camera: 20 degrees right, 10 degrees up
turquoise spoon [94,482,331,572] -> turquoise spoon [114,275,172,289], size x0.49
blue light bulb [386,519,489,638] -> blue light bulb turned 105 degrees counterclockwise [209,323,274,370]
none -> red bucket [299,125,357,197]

▬▬▬

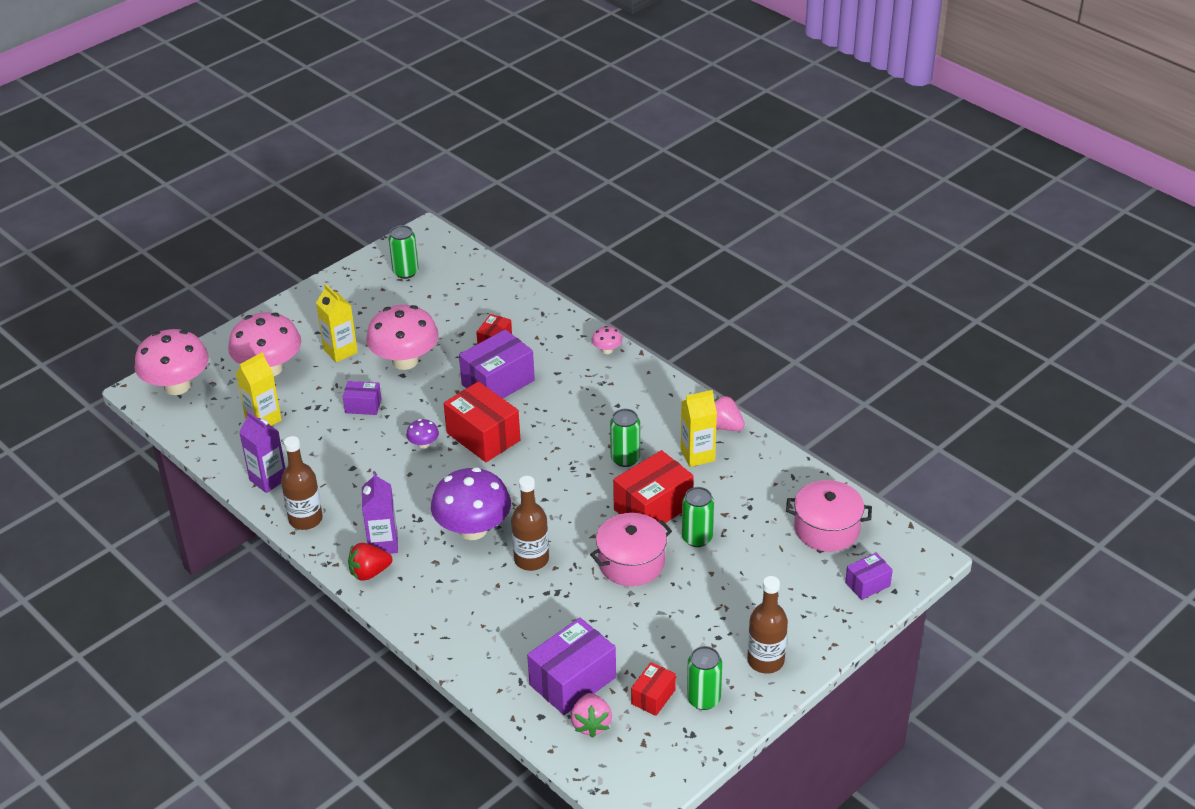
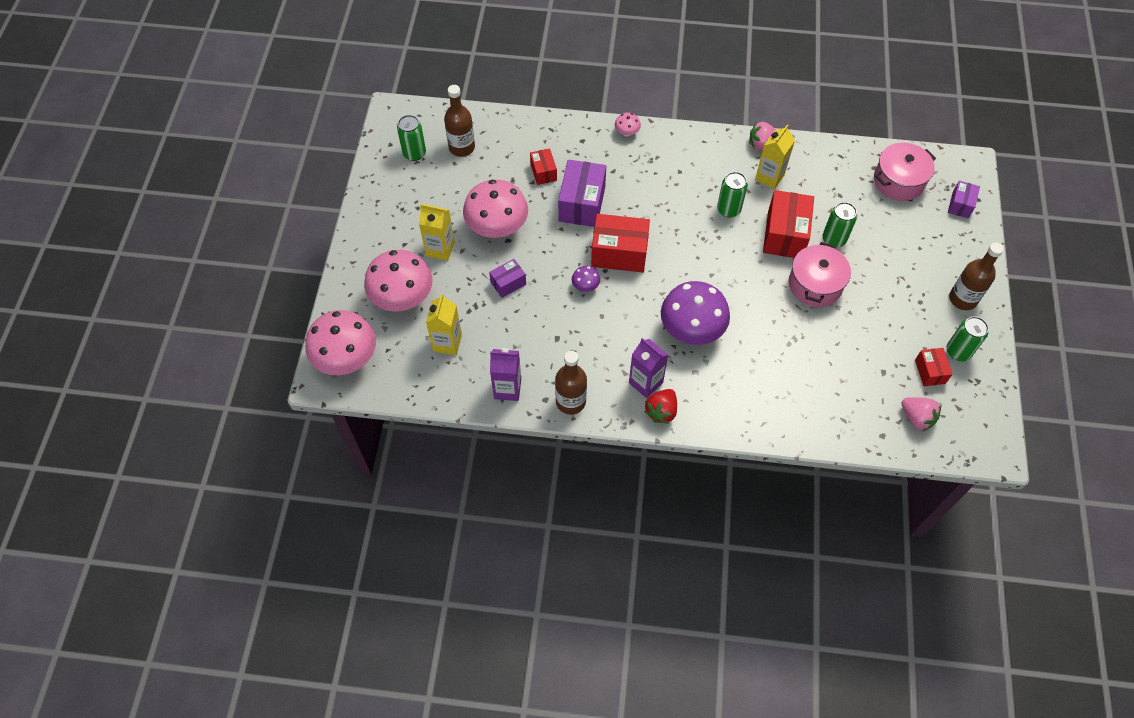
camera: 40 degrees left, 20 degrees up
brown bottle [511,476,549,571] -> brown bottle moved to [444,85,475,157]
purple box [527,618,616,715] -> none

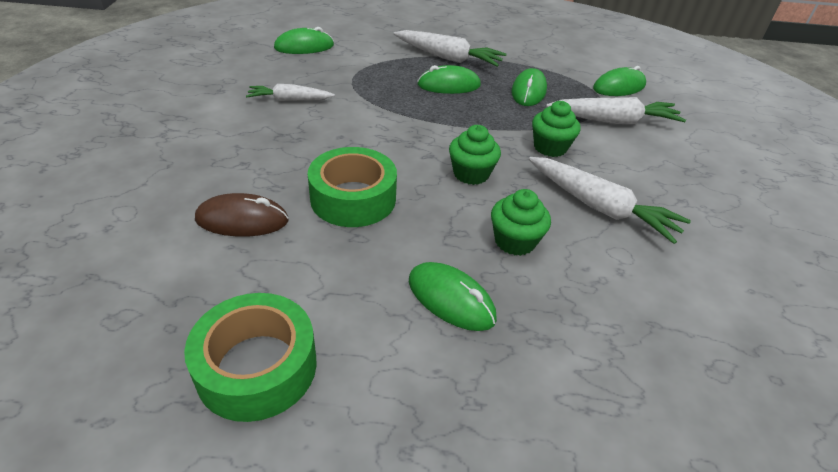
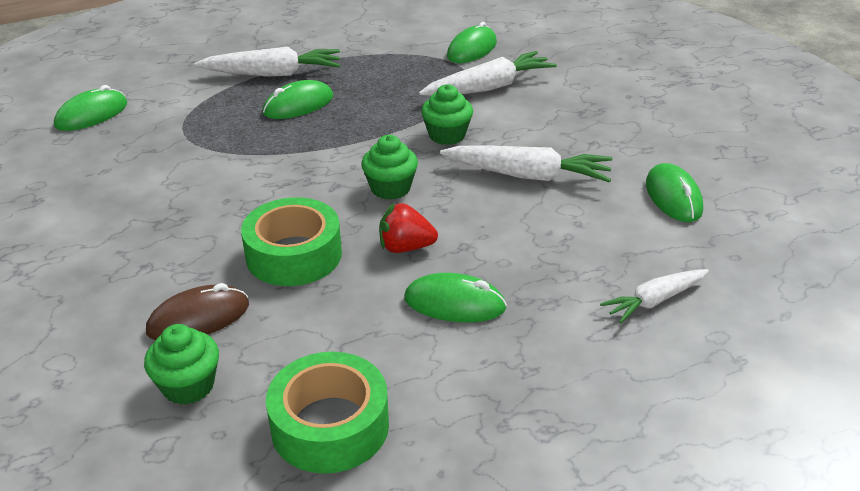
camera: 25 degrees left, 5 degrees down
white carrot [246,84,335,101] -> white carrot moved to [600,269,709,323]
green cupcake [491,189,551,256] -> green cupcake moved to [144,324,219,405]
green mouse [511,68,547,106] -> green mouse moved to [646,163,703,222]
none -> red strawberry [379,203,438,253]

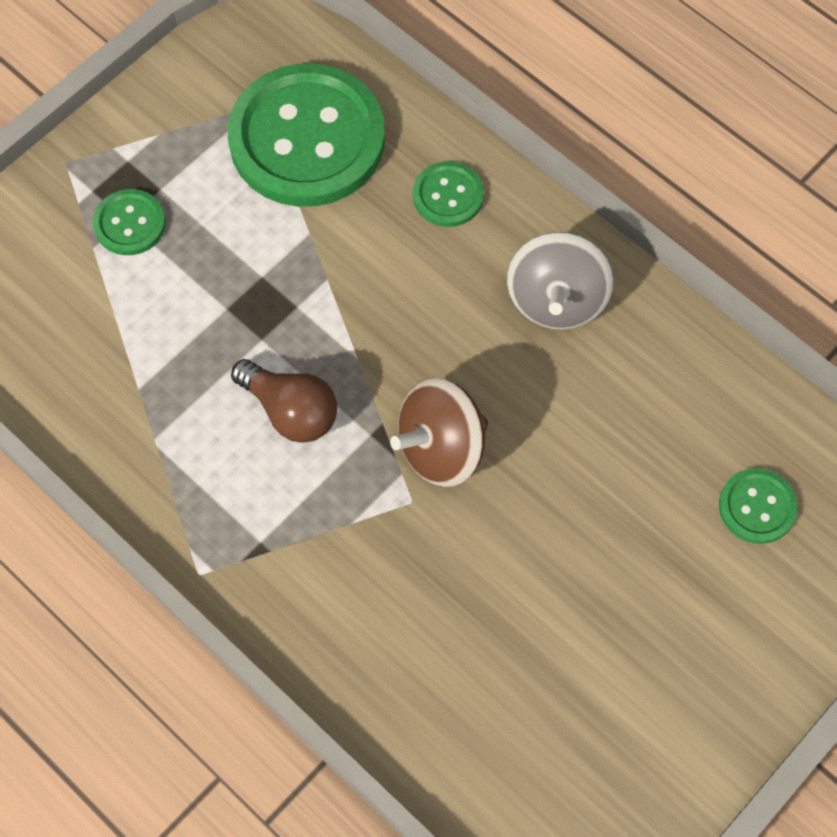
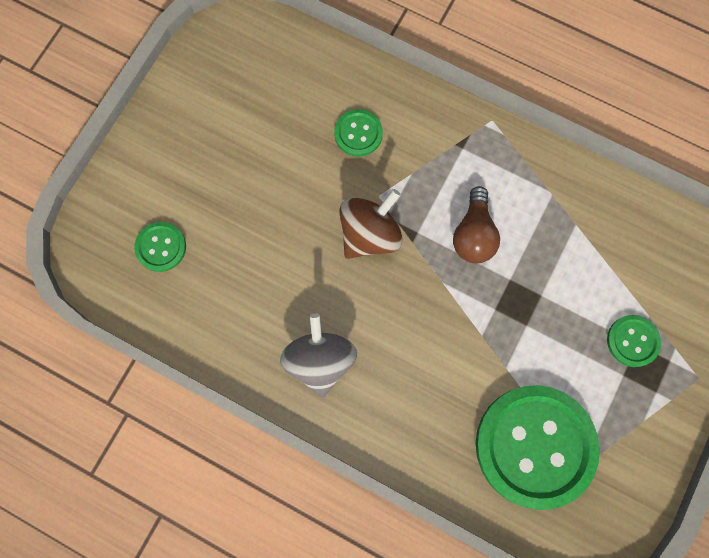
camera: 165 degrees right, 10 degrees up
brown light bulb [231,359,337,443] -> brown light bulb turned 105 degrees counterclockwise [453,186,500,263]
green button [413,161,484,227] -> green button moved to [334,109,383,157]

▬▬▬

> WHAT TO DO: Look above for the line holding "camera: 165 degrees right, 10 degrees up" and the line holding "green button [413,161,484,227]". Retype both, and every line between them, word for word and nothing else.

> RESULT BELOW:
camera: 165 degrees right, 10 degrees up
brown light bulb [231,359,337,443] -> brown light bulb turned 105 degrees counterclockwise [453,186,500,263]
green button [413,161,484,227] -> green button moved to [334,109,383,157]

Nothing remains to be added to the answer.